Task to complete:
Working down the material below, reproduce exactly every line from the one containing "red tile C1:D3" to the last line, and only those.

Data block:
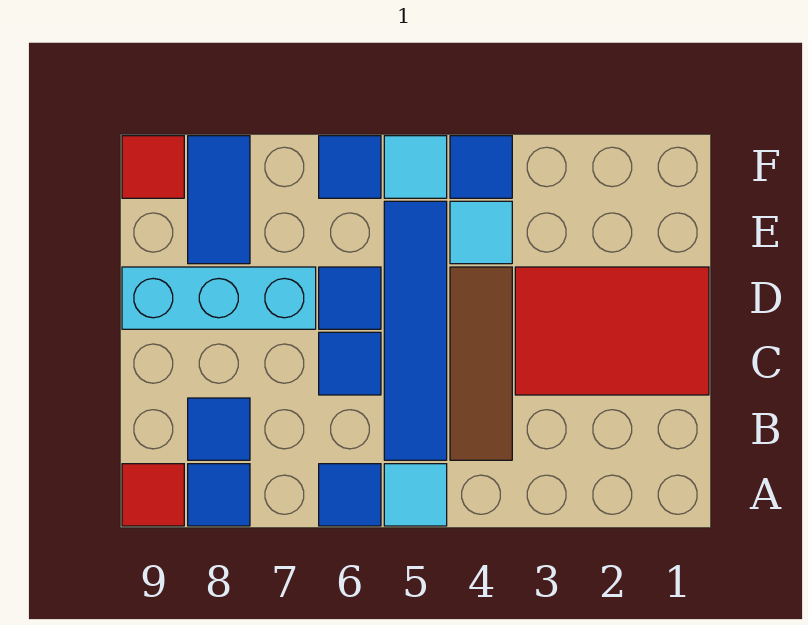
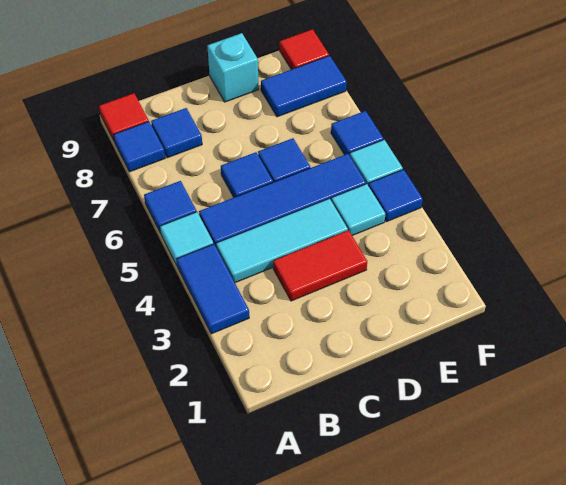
none -> blue tile A3:A4 level 1
brown tile B4:D4 level 1 -> cyan tile B4:D4 level 1
red tile C1:D3 level 1 -> red tile C3:D3 level 1
cyan brick D7:D9 level 1 -> cyan brick D9 level 1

Worked solution:
red tile C1:D3 level 1 -> red tile C3:D3 level 1
cyan brick D7:D9 level 1 -> cyan brick D9 level 1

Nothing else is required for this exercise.